» Try it:
Search the listing for the word "hammer". Copy every line where it is found.

» Data for this exercise:
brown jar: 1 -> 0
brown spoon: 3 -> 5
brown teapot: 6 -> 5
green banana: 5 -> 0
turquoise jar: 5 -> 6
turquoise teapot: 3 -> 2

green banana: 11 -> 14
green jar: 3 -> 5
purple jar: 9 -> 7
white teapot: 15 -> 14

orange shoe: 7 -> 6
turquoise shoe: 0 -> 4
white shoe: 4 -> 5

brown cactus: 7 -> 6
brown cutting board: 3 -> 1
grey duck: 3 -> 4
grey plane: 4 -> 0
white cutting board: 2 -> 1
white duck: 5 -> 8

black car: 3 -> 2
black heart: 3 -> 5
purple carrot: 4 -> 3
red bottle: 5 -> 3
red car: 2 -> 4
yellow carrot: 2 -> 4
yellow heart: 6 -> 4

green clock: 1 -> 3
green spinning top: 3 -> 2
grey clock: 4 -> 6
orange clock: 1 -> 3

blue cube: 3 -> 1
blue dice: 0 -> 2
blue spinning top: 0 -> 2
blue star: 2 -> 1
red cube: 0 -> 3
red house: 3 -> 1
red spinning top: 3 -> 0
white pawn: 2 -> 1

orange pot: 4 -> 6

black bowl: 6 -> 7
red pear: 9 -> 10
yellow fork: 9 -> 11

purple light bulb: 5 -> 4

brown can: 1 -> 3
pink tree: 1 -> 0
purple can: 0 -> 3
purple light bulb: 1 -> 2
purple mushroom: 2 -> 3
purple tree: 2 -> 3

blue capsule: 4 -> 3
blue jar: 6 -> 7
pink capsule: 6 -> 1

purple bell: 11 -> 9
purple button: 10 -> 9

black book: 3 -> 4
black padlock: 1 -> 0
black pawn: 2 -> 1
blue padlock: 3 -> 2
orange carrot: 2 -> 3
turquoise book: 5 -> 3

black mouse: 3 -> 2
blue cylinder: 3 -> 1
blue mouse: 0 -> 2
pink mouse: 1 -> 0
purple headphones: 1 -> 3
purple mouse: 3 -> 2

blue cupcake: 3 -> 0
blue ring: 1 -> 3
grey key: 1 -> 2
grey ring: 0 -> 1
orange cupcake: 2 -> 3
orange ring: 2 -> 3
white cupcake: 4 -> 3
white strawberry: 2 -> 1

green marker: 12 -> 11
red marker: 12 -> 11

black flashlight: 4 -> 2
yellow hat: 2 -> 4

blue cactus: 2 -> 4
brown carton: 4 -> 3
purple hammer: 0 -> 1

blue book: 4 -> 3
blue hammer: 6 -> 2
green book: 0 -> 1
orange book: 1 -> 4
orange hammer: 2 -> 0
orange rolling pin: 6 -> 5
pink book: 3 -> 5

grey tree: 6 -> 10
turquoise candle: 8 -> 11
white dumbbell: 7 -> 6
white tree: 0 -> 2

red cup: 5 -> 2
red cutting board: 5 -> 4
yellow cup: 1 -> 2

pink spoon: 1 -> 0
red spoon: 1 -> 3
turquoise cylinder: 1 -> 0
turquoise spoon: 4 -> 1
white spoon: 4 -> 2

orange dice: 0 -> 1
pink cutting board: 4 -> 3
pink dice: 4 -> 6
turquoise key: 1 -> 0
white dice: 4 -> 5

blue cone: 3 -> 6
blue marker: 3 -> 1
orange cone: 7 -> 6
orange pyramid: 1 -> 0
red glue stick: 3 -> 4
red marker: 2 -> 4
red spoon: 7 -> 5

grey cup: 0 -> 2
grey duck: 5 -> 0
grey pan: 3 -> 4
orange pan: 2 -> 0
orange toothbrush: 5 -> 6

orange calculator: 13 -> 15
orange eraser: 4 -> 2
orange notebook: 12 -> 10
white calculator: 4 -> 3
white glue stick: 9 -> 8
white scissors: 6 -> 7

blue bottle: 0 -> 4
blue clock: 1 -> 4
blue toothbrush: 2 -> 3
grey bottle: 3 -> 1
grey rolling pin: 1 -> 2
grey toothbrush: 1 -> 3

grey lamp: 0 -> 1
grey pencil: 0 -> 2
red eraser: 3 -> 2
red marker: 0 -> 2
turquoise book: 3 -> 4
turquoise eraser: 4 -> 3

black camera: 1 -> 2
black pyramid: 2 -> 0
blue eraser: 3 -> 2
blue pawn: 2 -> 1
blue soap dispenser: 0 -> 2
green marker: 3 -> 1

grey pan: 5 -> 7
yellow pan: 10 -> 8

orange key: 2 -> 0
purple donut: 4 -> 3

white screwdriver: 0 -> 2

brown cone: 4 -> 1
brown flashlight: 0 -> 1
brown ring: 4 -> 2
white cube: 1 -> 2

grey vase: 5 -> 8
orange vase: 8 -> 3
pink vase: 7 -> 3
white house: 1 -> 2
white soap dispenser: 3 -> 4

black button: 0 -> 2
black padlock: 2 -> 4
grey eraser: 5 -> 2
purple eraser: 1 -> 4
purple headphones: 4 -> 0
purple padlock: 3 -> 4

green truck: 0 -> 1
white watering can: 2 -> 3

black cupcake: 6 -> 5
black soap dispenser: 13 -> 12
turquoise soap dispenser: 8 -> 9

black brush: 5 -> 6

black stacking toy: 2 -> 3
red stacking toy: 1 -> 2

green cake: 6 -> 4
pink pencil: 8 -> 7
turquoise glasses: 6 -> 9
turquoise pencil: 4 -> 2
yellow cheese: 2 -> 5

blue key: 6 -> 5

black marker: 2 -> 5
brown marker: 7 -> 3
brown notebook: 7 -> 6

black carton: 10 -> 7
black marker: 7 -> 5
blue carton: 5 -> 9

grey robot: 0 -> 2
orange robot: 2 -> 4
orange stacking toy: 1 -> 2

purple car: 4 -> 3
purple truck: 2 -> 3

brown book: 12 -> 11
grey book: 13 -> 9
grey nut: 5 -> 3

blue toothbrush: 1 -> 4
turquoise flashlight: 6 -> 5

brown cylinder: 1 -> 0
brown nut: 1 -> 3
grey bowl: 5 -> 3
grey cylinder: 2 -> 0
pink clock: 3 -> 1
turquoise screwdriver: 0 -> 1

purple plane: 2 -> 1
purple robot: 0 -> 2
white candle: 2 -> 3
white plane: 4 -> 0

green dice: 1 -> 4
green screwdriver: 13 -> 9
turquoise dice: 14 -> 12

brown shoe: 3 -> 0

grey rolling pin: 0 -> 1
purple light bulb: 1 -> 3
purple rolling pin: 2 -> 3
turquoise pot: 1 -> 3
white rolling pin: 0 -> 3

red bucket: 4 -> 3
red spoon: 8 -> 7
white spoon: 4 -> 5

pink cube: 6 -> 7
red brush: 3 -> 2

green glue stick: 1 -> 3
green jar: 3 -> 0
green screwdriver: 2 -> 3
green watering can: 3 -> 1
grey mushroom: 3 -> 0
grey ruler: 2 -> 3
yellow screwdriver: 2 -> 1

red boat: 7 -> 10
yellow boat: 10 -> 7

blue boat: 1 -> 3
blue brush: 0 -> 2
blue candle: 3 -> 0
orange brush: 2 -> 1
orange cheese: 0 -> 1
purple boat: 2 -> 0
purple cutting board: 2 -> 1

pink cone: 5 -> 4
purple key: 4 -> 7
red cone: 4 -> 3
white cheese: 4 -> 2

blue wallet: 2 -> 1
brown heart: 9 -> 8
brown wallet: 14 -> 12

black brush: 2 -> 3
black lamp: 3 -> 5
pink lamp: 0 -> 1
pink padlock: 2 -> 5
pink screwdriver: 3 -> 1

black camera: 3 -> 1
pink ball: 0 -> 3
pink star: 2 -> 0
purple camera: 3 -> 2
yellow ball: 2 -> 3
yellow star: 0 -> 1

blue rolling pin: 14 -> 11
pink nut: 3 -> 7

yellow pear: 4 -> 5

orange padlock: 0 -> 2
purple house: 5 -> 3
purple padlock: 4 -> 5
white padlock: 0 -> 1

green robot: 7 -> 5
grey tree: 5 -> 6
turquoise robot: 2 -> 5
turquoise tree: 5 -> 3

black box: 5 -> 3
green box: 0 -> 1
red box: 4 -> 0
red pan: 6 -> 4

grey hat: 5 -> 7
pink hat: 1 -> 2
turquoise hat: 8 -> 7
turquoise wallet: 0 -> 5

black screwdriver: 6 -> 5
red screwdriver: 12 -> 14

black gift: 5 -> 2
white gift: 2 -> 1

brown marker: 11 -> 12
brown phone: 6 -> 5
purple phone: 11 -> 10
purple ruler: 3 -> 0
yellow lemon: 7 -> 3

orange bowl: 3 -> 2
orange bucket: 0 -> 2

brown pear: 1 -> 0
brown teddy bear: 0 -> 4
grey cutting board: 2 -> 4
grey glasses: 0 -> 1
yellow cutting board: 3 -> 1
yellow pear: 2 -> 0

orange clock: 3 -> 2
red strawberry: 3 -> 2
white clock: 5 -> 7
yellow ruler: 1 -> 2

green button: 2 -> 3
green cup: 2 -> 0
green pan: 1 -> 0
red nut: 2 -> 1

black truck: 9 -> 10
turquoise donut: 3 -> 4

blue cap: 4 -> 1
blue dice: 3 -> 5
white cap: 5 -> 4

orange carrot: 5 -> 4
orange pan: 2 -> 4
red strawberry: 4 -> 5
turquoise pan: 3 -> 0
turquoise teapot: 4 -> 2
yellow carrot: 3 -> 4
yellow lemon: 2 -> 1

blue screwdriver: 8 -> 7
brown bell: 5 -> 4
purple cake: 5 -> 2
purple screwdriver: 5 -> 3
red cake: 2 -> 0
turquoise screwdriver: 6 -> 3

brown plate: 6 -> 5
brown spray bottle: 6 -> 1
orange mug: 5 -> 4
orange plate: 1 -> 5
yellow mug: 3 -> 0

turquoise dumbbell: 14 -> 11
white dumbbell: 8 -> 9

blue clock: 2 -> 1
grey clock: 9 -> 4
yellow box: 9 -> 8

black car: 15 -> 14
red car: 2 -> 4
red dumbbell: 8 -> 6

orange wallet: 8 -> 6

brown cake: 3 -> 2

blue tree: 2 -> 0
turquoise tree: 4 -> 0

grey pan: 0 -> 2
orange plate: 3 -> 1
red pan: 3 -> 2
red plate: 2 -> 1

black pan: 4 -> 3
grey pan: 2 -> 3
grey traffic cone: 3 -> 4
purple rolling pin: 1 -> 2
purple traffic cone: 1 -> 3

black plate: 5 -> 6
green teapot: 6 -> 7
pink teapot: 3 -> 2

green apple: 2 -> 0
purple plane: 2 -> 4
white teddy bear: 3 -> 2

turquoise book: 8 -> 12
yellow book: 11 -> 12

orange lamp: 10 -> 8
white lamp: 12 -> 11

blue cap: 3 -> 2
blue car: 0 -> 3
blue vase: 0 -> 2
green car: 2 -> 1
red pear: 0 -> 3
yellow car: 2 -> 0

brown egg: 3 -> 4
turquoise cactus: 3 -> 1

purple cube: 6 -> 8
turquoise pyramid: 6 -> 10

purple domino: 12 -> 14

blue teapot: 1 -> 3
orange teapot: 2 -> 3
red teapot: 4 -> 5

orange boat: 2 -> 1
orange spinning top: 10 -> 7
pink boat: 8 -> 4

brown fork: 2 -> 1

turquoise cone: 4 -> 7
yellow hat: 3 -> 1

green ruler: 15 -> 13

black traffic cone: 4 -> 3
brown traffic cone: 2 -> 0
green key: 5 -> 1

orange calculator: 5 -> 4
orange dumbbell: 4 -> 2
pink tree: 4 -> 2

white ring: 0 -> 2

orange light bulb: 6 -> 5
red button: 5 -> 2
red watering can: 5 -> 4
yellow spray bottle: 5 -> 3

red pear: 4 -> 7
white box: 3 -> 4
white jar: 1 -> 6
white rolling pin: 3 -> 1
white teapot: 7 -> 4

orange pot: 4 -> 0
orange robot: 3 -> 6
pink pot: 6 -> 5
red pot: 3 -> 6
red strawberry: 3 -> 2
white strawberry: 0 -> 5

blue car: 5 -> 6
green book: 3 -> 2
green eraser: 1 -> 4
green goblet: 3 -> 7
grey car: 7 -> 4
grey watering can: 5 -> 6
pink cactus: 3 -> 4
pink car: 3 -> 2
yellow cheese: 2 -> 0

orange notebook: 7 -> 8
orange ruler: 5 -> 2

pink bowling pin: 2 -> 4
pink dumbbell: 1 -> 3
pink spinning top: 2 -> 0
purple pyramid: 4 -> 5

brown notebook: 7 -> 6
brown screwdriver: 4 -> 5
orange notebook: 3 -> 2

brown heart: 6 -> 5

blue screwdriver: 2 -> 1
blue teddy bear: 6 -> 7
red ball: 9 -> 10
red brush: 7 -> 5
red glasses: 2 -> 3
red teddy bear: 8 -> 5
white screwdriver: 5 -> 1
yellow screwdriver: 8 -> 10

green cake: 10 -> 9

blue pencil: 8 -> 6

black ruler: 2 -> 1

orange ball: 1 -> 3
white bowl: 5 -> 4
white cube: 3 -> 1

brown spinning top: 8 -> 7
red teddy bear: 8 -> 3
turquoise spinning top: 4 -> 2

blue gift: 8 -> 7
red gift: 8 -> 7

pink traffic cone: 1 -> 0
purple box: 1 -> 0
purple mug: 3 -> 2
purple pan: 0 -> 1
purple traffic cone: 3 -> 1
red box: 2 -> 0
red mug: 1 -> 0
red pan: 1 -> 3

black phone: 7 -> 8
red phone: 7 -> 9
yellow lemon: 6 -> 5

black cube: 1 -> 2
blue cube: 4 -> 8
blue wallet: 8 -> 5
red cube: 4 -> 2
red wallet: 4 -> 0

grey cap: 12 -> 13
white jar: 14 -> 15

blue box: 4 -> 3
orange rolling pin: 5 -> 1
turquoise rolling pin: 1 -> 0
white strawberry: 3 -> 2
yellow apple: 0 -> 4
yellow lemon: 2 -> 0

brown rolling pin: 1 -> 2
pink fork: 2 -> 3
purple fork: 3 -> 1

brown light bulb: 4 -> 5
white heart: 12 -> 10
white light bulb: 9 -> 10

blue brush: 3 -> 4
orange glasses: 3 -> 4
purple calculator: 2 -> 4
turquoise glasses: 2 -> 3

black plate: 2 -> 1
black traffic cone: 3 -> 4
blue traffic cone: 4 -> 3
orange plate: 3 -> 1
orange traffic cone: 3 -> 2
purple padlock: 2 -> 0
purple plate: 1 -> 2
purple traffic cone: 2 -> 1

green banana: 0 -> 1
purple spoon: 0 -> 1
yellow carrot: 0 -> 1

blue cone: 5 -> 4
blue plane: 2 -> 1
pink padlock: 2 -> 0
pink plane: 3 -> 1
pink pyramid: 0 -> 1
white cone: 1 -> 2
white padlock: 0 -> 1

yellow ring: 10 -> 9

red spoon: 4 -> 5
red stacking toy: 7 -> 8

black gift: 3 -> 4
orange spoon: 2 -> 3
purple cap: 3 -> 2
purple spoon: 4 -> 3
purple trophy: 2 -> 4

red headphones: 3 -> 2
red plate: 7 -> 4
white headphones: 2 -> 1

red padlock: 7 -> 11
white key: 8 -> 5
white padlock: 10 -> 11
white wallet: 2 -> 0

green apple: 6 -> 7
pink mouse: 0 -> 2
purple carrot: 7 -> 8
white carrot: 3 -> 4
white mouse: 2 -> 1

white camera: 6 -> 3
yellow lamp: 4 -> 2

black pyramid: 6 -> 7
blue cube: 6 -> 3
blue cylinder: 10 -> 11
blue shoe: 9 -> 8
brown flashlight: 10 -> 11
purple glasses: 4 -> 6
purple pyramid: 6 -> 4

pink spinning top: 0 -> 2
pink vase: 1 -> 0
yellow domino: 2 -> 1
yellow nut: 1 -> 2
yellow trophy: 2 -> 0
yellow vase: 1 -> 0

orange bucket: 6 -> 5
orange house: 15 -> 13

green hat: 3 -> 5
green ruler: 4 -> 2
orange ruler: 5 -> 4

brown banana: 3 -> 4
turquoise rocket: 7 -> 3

» Answer section:
purple hammer: 0 -> 1
blue hammer: 6 -> 2
orange hammer: 2 -> 0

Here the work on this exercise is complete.